* _Instructions to follow_
Take the line with "R103: 470 (OPTO, PUMP) -> 150 (OPTO, PUMP)" and every line after it in the data. Transcribe them exactly, through the last.

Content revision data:
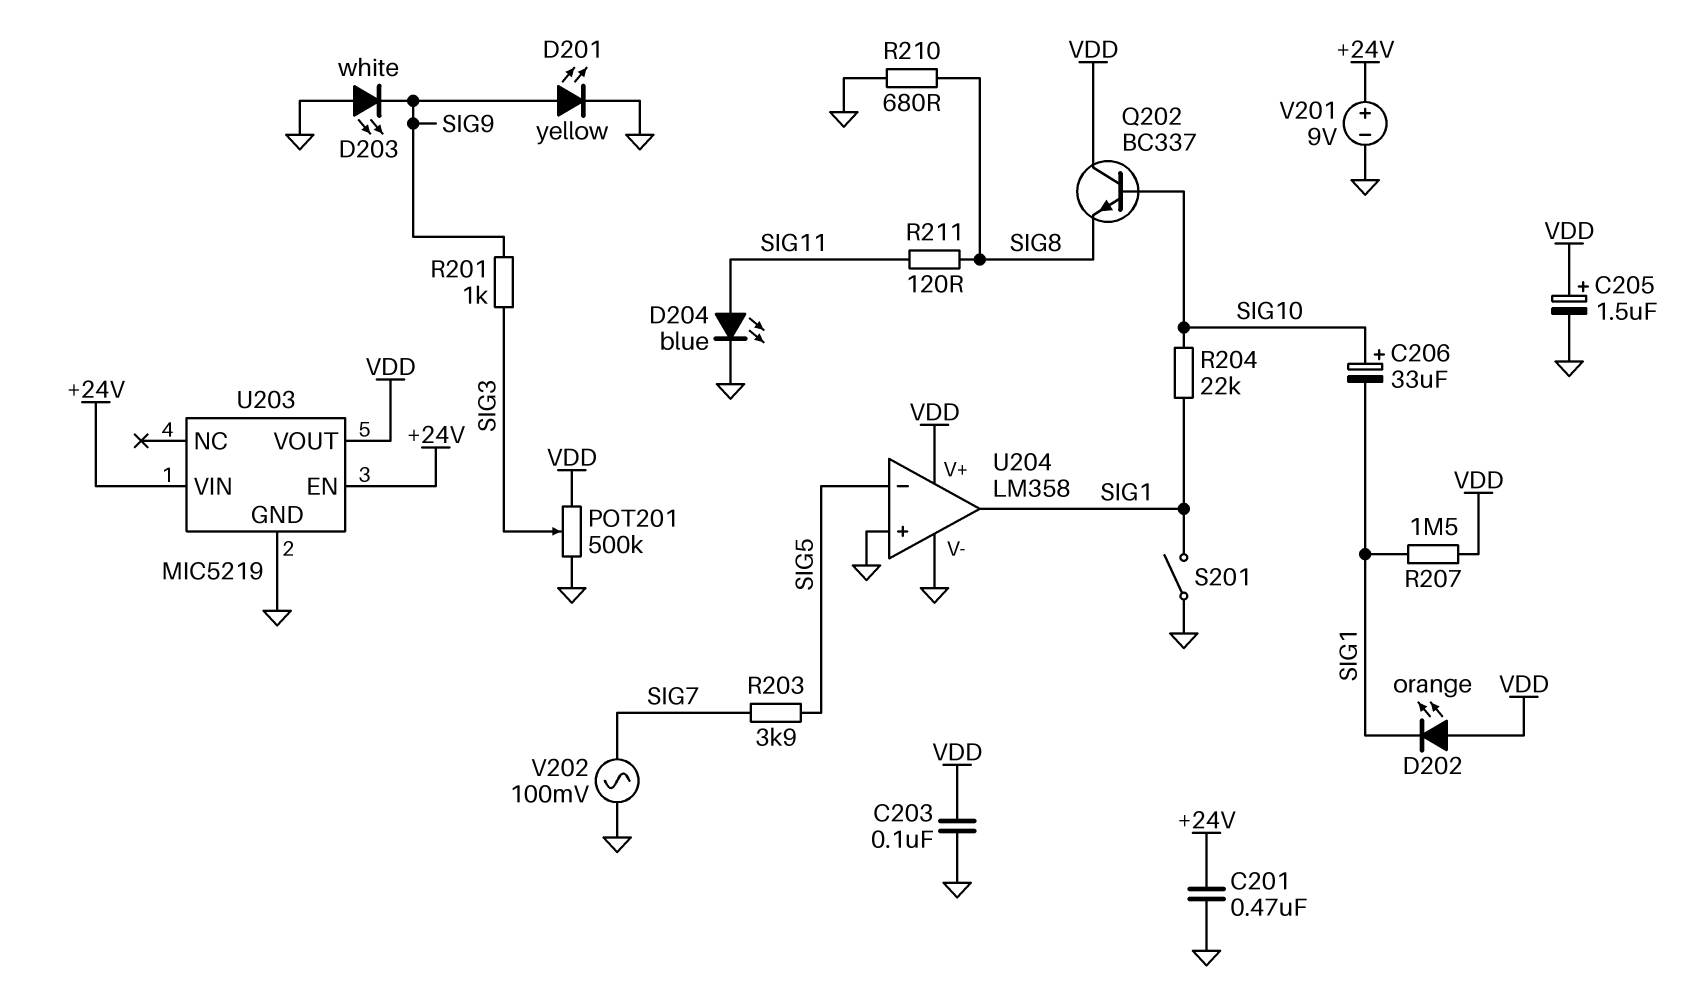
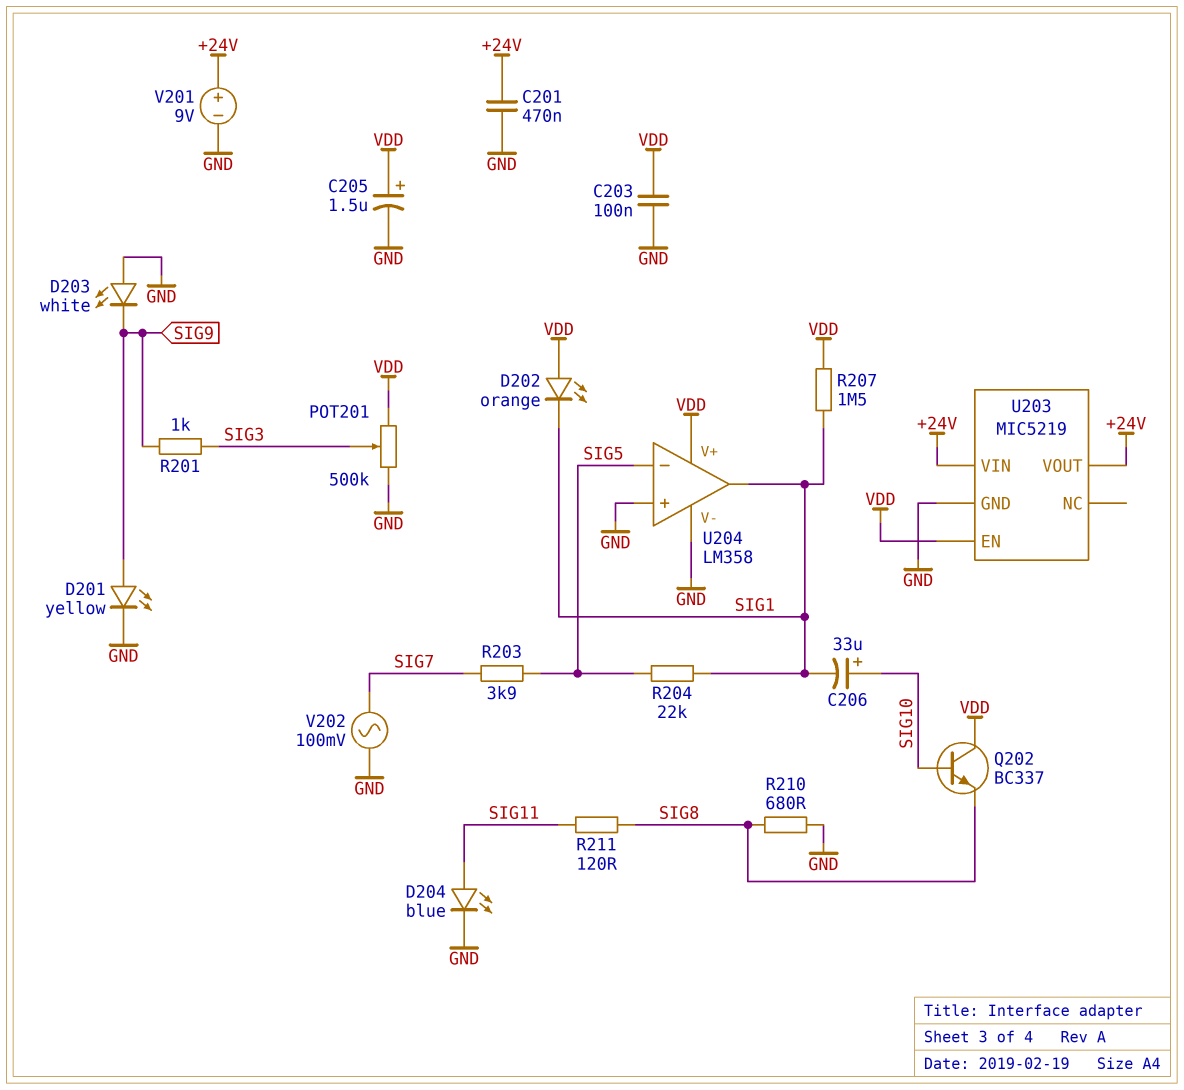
R204: 22k (SIG1, SIG10) -> 22k (SIG1, SIG5)
S201: switch (GND, SIG1) -> none
U203 pin EN: +24V -> VDD
U203 pin VOUT: VDD -> +24V

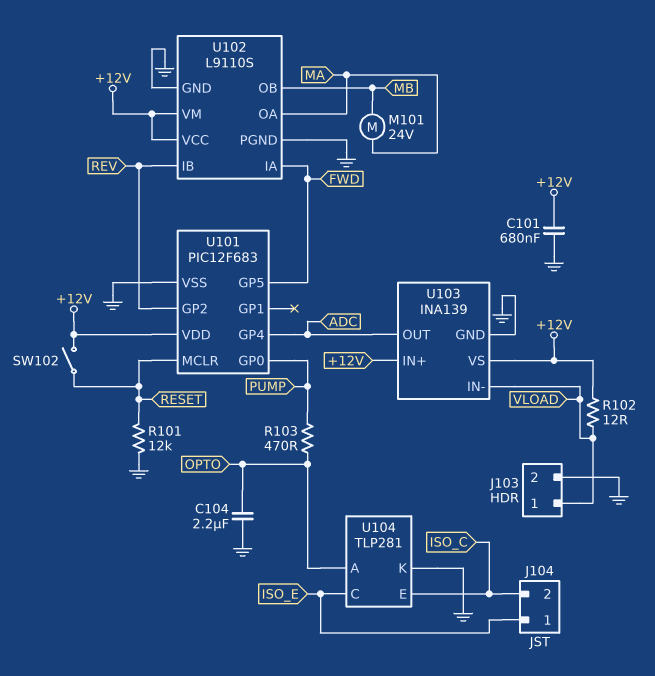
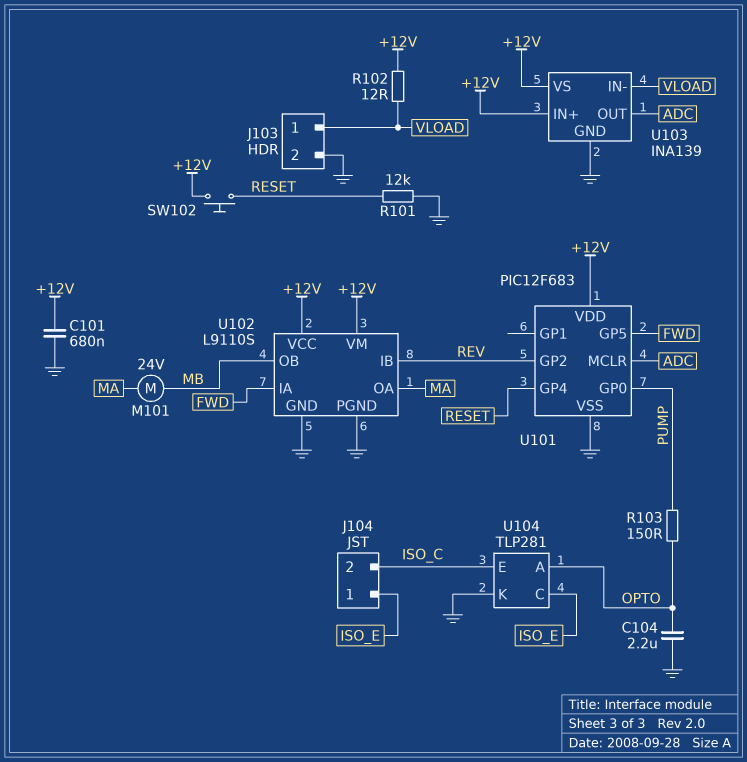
R103: 470 (OPTO, PUMP) -> 150 (OPTO, PUMP)
SW102: switch (+12V, RESET) -> button (+12V, RESET)
U101 pin GP4: ADC -> RESET
U101 pin MCLR: RESET -> ADC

* _Answer_
R103: 470 (OPTO, PUMP) -> 150 (OPTO, PUMP)
SW102: switch (+12V, RESET) -> button (+12V, RESET)
U101 pin GP4: ADC -> RESET
U101 pin MCLR: RESET -> ADC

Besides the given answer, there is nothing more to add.